▶ **Assignment**:
Each line in the data holding "orange" should be listed.

▶ **Data supplied**:
++++

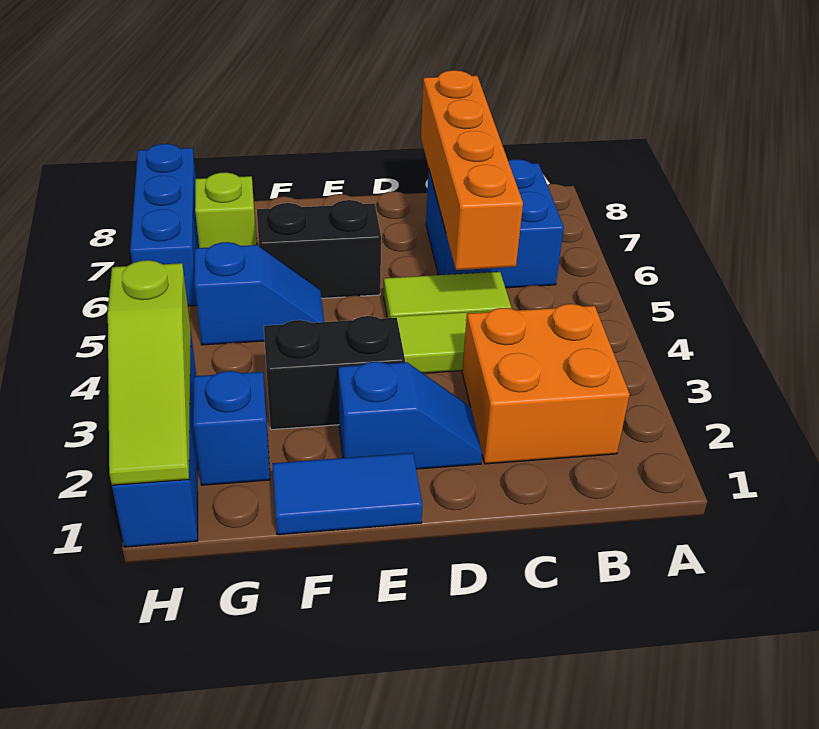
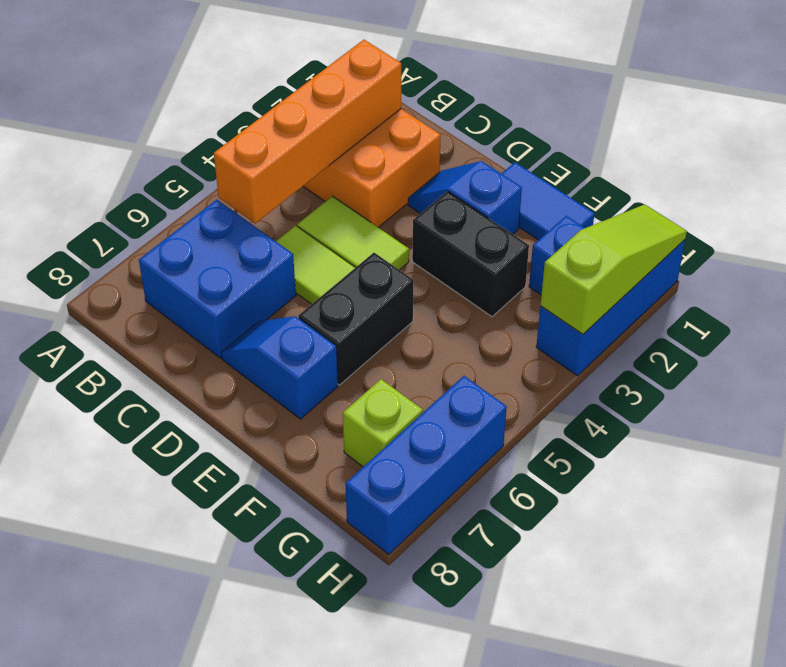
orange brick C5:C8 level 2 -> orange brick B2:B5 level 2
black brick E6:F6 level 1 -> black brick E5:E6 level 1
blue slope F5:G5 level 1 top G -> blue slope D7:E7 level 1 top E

++++

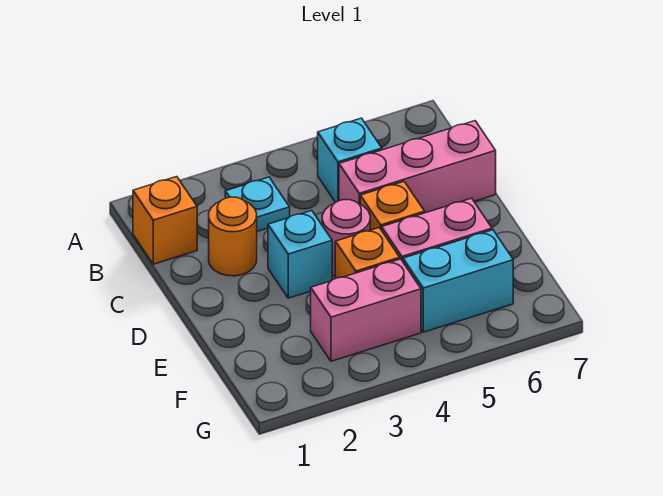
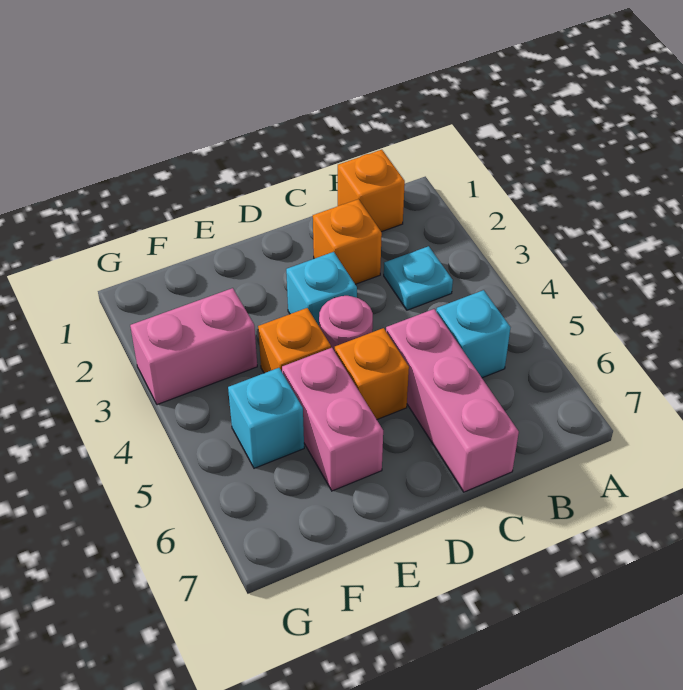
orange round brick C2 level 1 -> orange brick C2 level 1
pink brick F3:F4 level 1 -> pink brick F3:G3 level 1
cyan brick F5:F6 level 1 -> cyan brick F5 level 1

++++

▶ **Output of the task**:
orange brick C5:C8 level 2 -> orange brick B2:B5 level 2
orange round brick C2 level 1 -> orange brick C2 level 1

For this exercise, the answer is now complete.